Record extracts section start
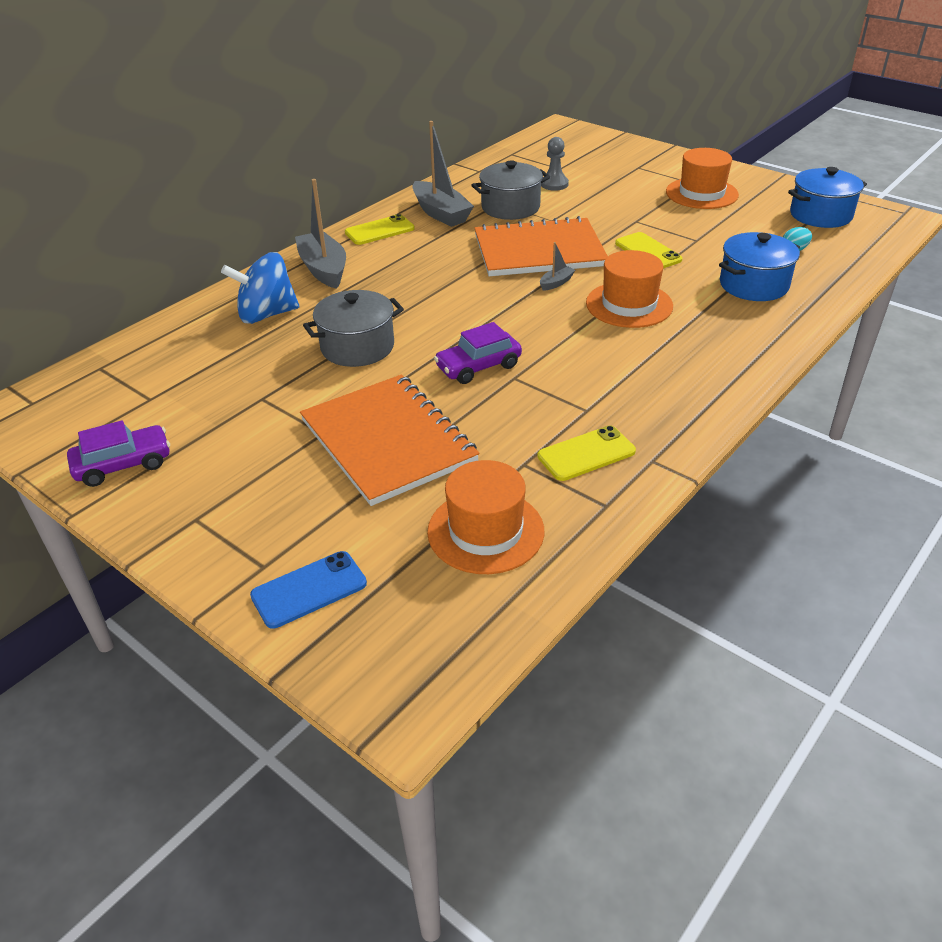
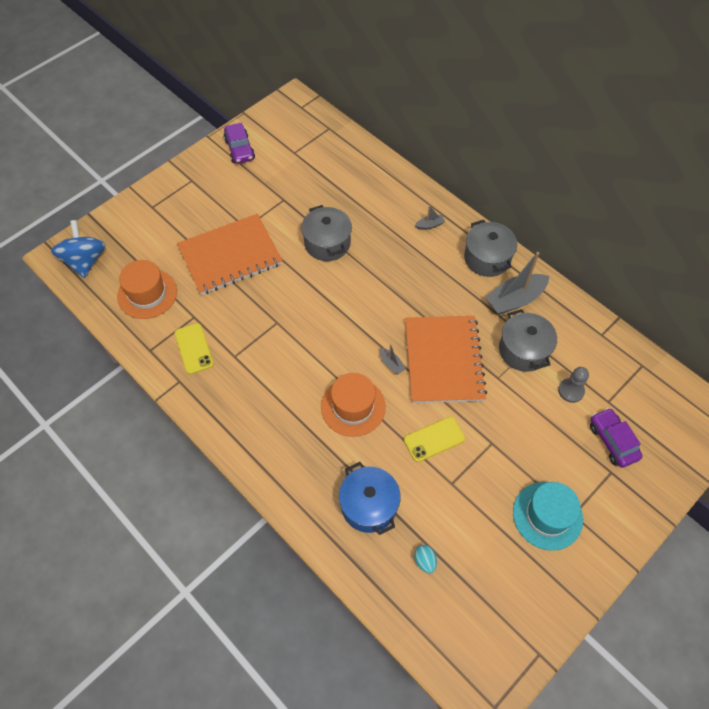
camera: 95 degrees right, 20 degrees up
(266, 314) = (374, 197): blue spinning top -> blue spinning top (85, 261)
(309, 589) = (132, 224): blue phone -> none
(324, 269) = (429, 225): grey boat -> grey boat, size x0.46
(379, 230) = (487, 258): yellow phone -> grey pot
(478, 367) = (292, 304): purple car -> purple car (612, 441)
(701, 193) = (547, 515): orange hat -> turquoise hat
(820, 215) = (493, 614): blue pot -> none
Record extracts section end
Exercise aim – Everything from the line containing "(309, 589) = (132, 224): blue phone -> none" through the final line of the records is what you should print, exactly and with nothing added.

Response below –
(309, 589) = (132, 224): blue phone -> none
(324, 269) = (429, 225): grey boat -> grey boat, size x0.46
(379, 230) = (487, 258): yellow phone -> grey pot
(478, 367) = (292, 304): purple car -> purple car (612, 441)
(701, 193) = (547, 515): orange hat -> turquoise hat
(820, 215) = (493, 614): blue pot -> none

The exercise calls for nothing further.